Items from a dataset
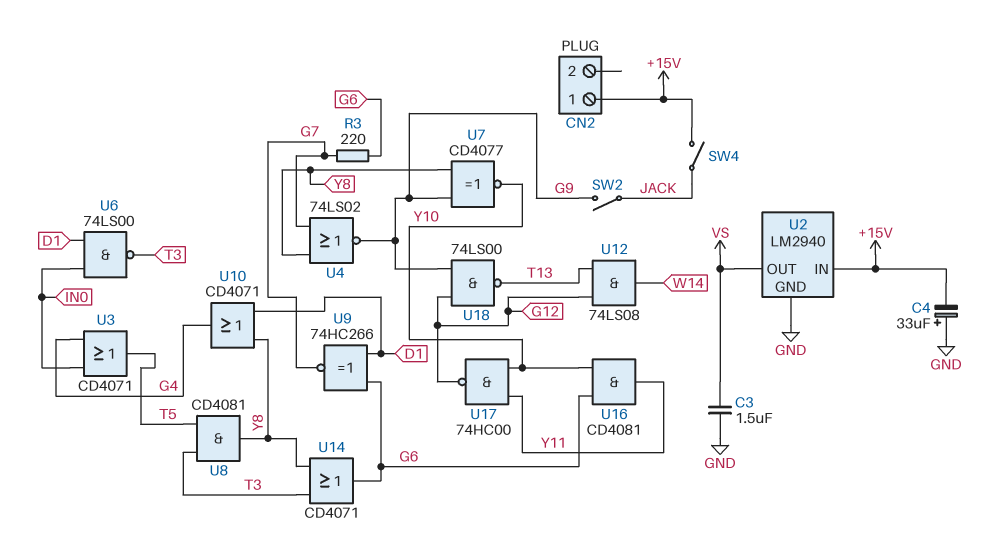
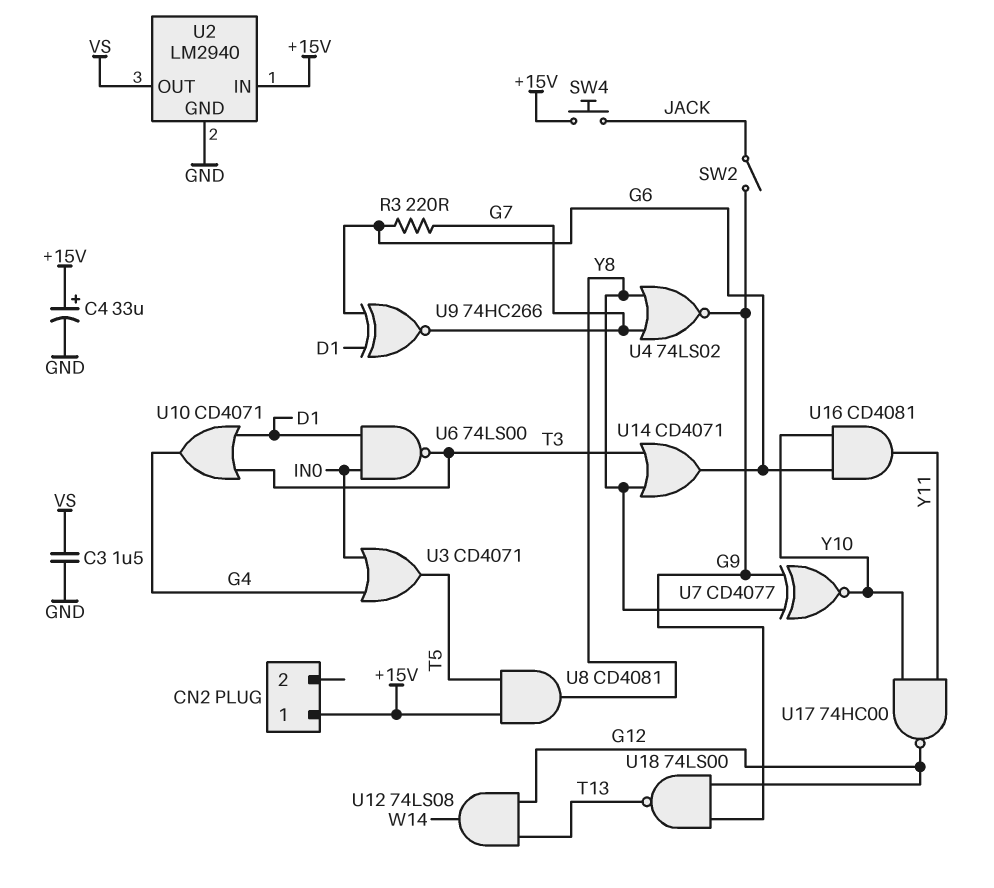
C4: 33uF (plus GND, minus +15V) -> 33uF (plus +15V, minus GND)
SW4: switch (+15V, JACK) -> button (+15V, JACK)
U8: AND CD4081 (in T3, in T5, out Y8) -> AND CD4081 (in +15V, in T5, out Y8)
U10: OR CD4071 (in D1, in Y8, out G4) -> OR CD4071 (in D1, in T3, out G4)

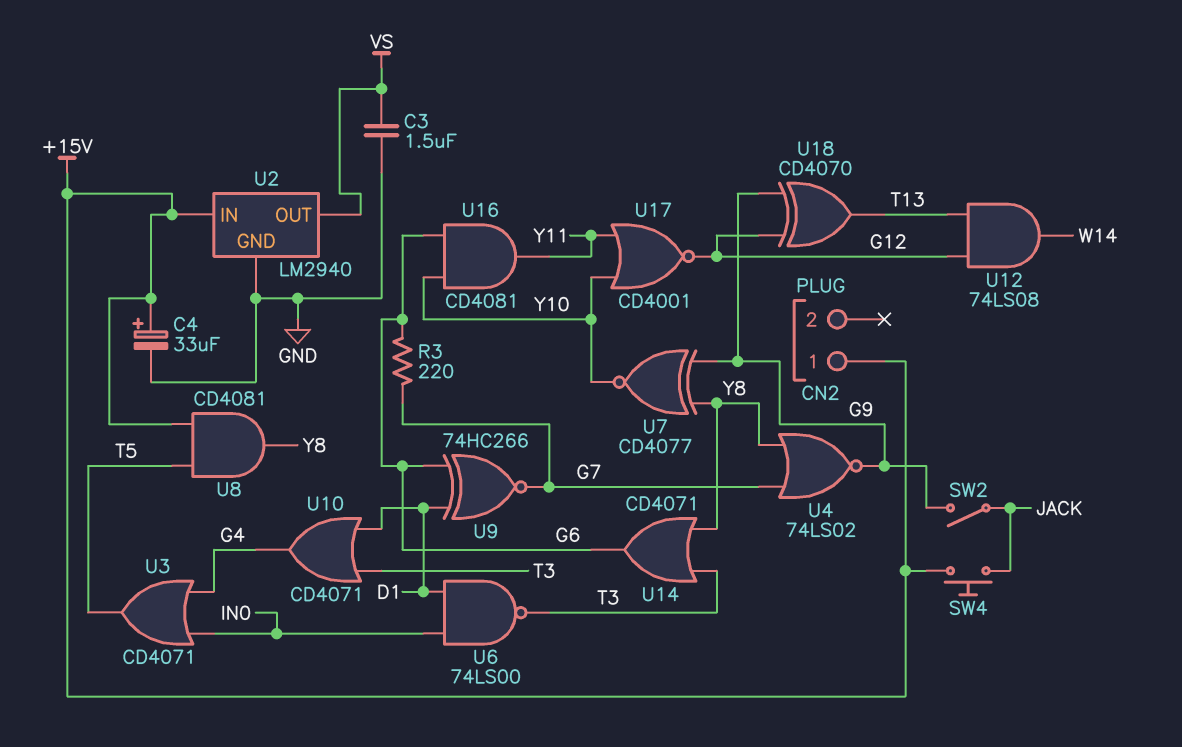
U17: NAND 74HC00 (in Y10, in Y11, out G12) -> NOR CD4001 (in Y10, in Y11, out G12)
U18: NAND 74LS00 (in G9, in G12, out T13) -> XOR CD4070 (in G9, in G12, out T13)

**Directions for this task:** Skip all pictures. Copy exactly the lines from the one containing "SW4: switch (+15V, JACK)" through the end of the records, both ends included.

**Task result:**
SW4: switch (+15V, JACK) -> button (+15V, JACK)
U8: AND CD4081 (in T3, in T5, out Y8) -> AND CD4081 (in +15V, in T5, out Y8)
U10: OR CD4071 (in D1, in Y8, out G4) -> OR CD4071 (in D1, in T3, out G4)

U17: NAND 74HC00 (in Y10, in Y11, out G12) -> NOR CD4001 (in Y10, in Y11, out G12)
U18: NAND 74LS00 (in G9, in G12, out T13) -> XOR CD4070 (in G9, in G12, out T13)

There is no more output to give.